Exercise goal
The stretch wanted below opens at the line containing "brown triangle: (66, 43) -> (42, 48), moved" and closes at the line containing "cyan triangle: (209, 133)". Please return it exactly, with no other lines.

The records
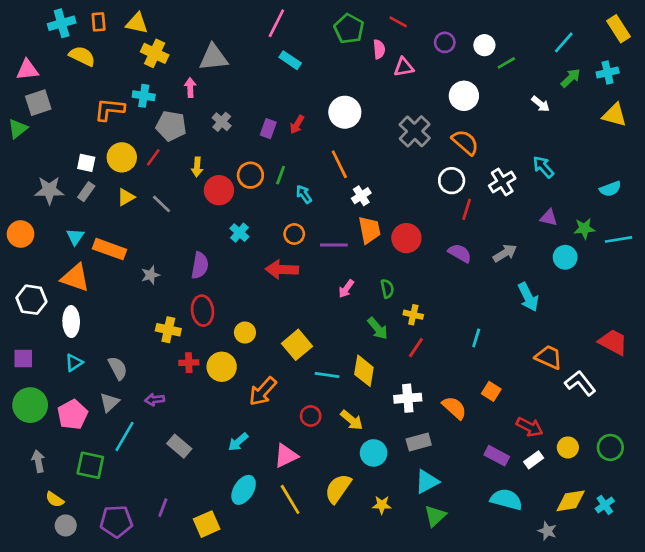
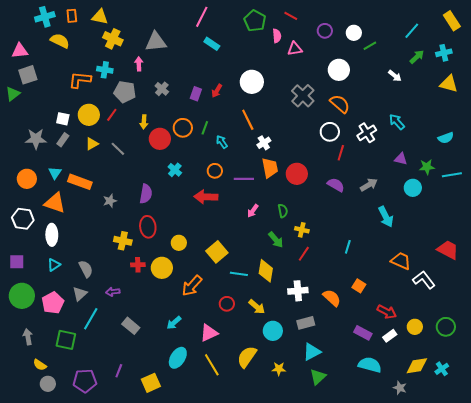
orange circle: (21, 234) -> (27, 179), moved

--

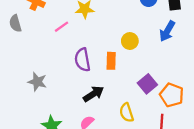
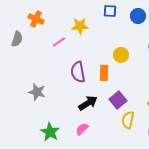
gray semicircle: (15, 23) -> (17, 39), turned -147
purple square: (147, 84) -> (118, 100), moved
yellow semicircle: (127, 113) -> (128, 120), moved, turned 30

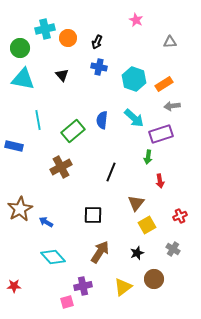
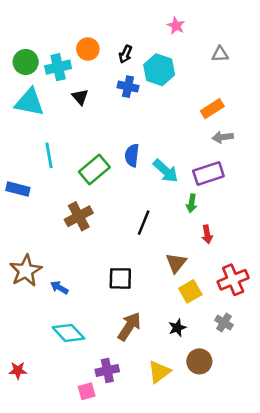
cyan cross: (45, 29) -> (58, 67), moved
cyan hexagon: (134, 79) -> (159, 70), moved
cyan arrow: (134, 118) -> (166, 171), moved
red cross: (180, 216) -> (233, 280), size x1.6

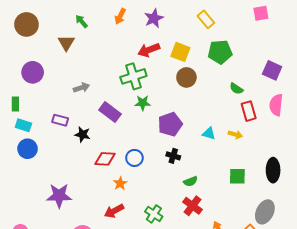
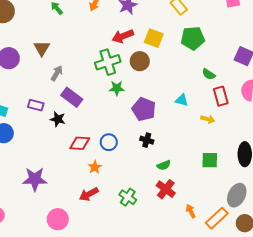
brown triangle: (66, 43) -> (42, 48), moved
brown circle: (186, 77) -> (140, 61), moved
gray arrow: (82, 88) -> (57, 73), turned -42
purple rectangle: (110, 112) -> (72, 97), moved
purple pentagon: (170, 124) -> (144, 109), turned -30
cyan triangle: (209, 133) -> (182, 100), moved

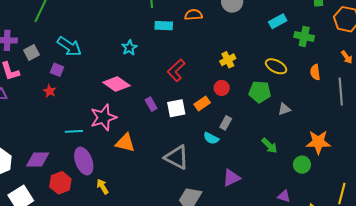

Response area
brown triangle: (66, 43) -> (42, 48), moved
brown circle: (186, 77) -> (140, 61), moved
gray arrow: (82, 88) -> (57, 73), turned -42
purple rectangle: (110, 112) -> (72, 97), moved
purple pentagon: (170, 124) -> (144, 109), turned -30
cyan triangle: (209, 133) -> (182, 100), moved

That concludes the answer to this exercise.